Work to complete: Give back exactly the lines of the material below, starting with the line with "Gustav's Month: [47,18,264,177]" and going on through the line with "To do - Sven: [508,433,713,547]".

Task inputs:
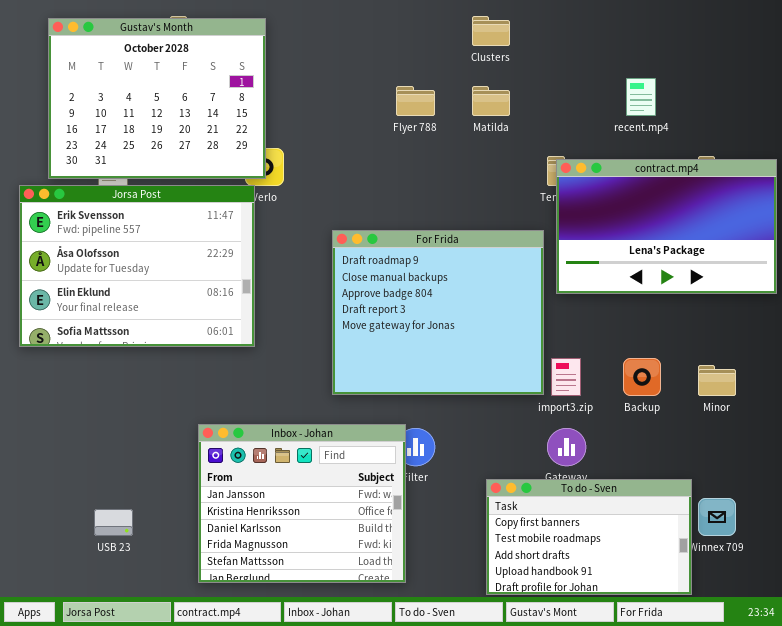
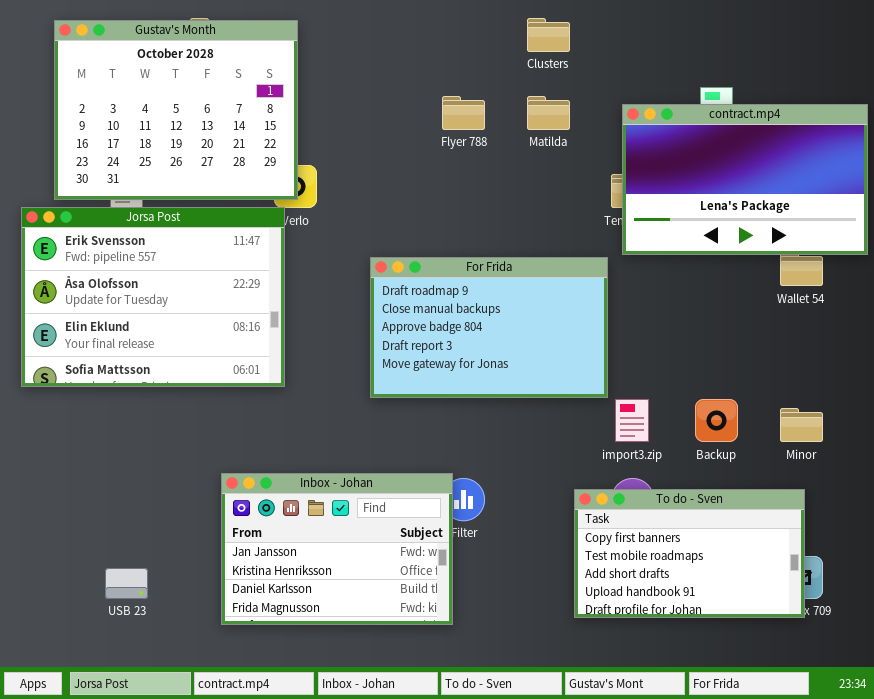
contract.mp4: [556,159,777,294] -> [622,104,868,255], moved
For Frida: [332,230,544,395] -> [370,257,608,398], resized
Inbox - Johan: [198,424,406,583] -> [221,473,453,625], resized
To do - Sven: [486,479,692,595] -> [574,489,805,618], moved

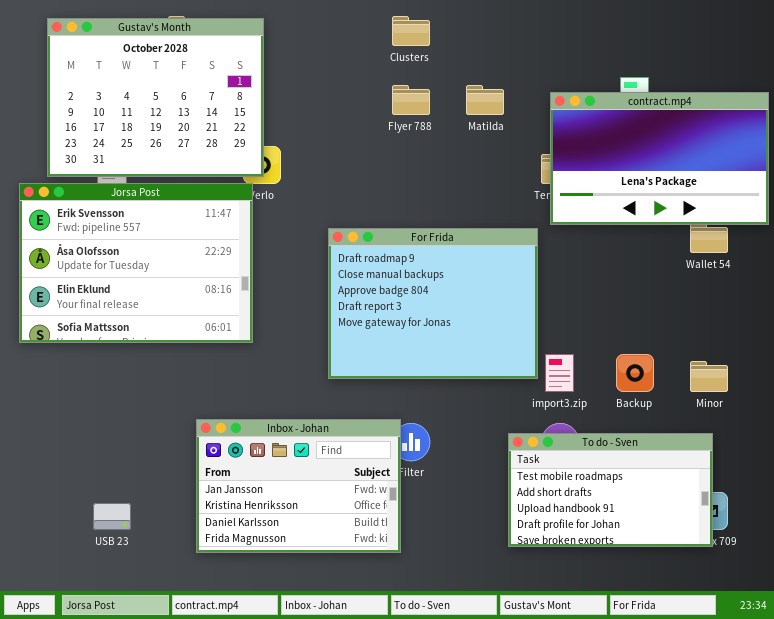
Clusters: [527,18,570,52] -> [392,16,430,46], moved
For Frida: [370,257,608,398] -> [328,228,538,379], resized
To do - Sven: [574,489,805,618] -> [508,433,713,547], scrolled down 1 row

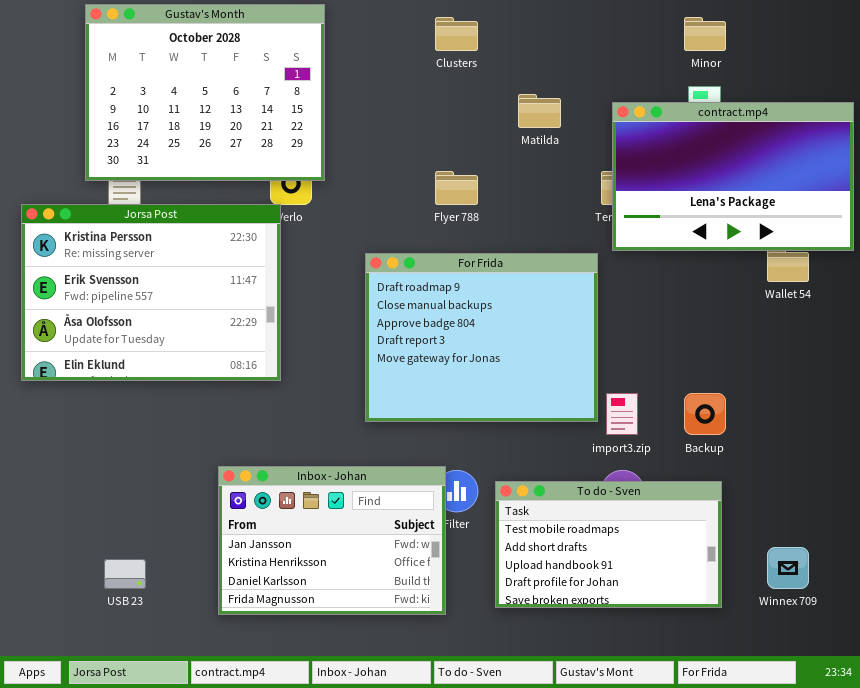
Gustav's Month: [47,18,264,177] -> [85,4,325,181], moved
Flyer 788: [392,85,430,115] -> [435,171,478,205], moved
Jorsa Post: [19,183,253,343] -> [21,204,281,381], scrolled up 1 row
Minor: [690,361,728,392] -> [684,17,726,51], moved
To do - Sven: [508,433,713,547] -> [495,481,722,608], moved

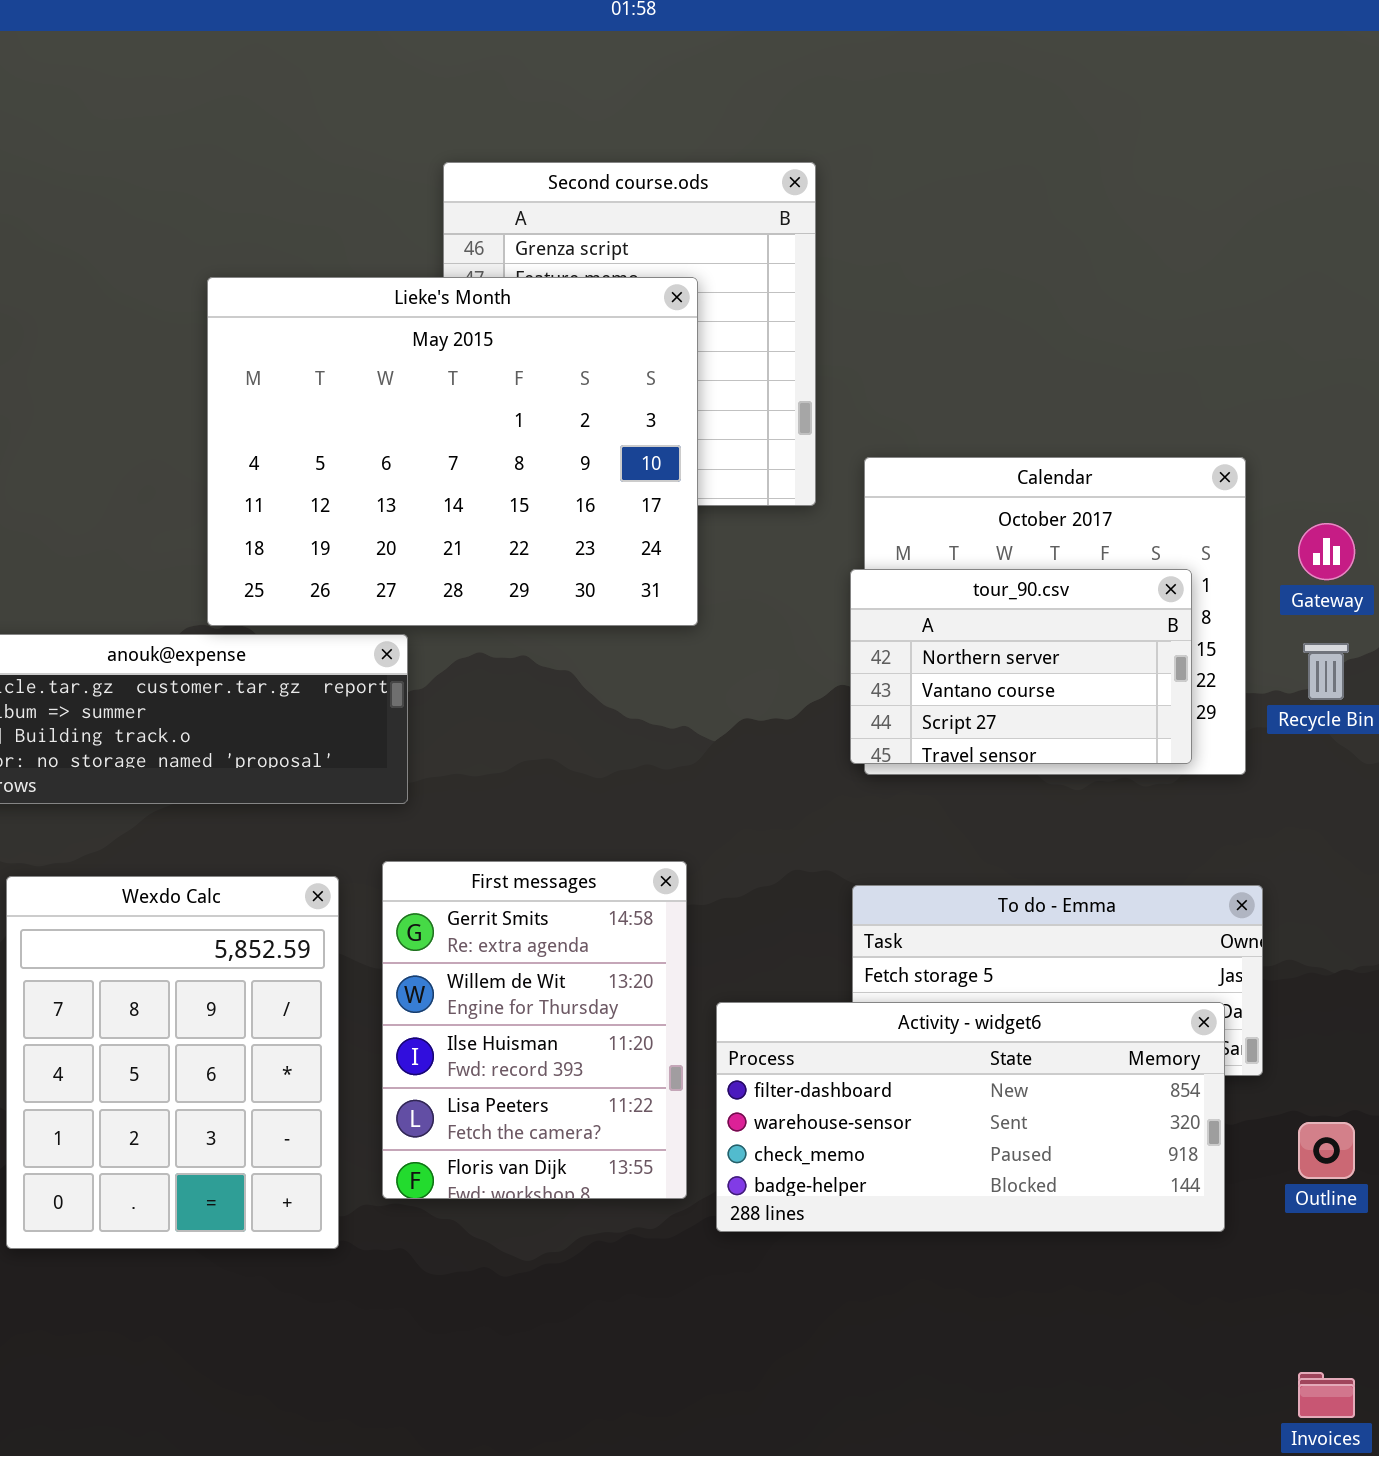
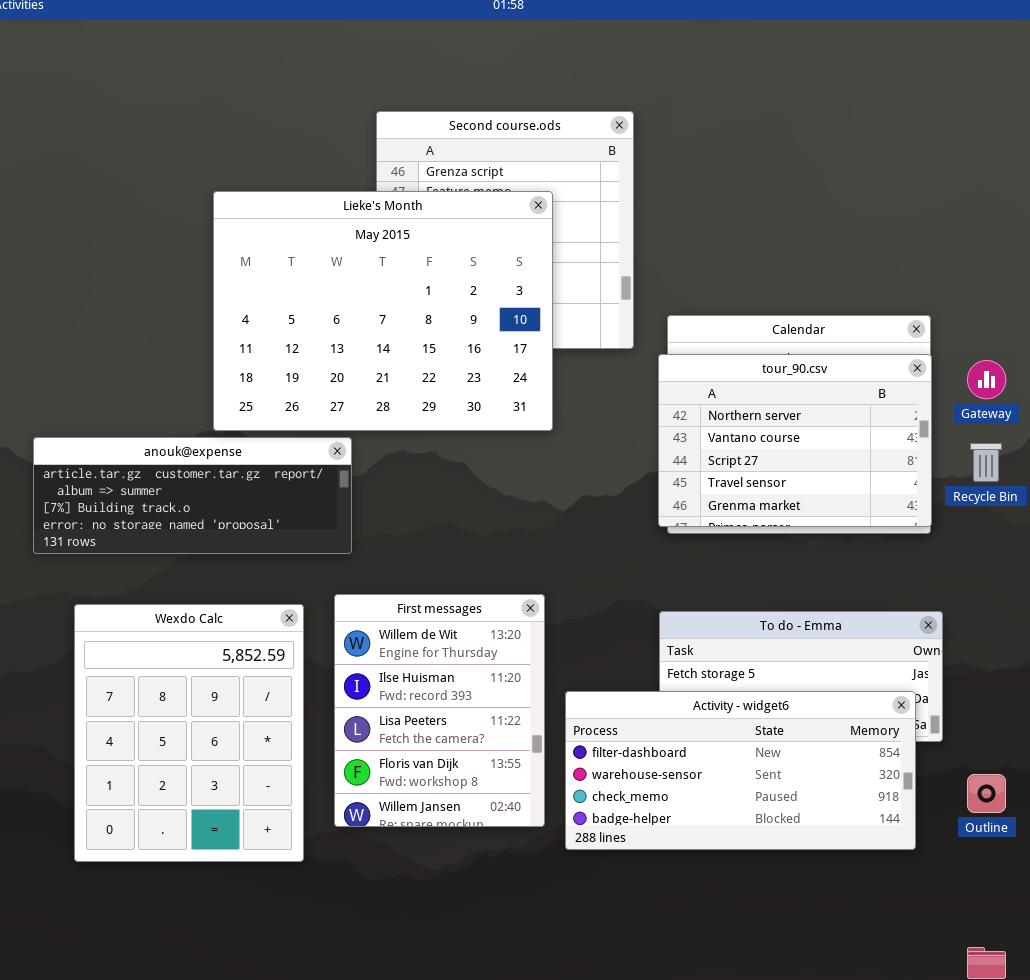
tour_90.csv: [850,569,1192,764] -> [658,354,932,527], resized
First messages: [382,861,687,1199] -> [334,594,545,827], scrolled down 1 row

Result below:
Gustav's Month: [47,18,264,177] -> [85,4,325,181], moved
Flyer 788: [392,85,430,115] -> [435,171,478,205], moved
Jorsa Post: [19,183,253,343] -> [21,204,281,381], scrolled up 1 row
Minor: [690,361,728,392] -> [684,17,726,51], moved
To do - Sven: [508,433,713,547] -> [495,481,722,608], moved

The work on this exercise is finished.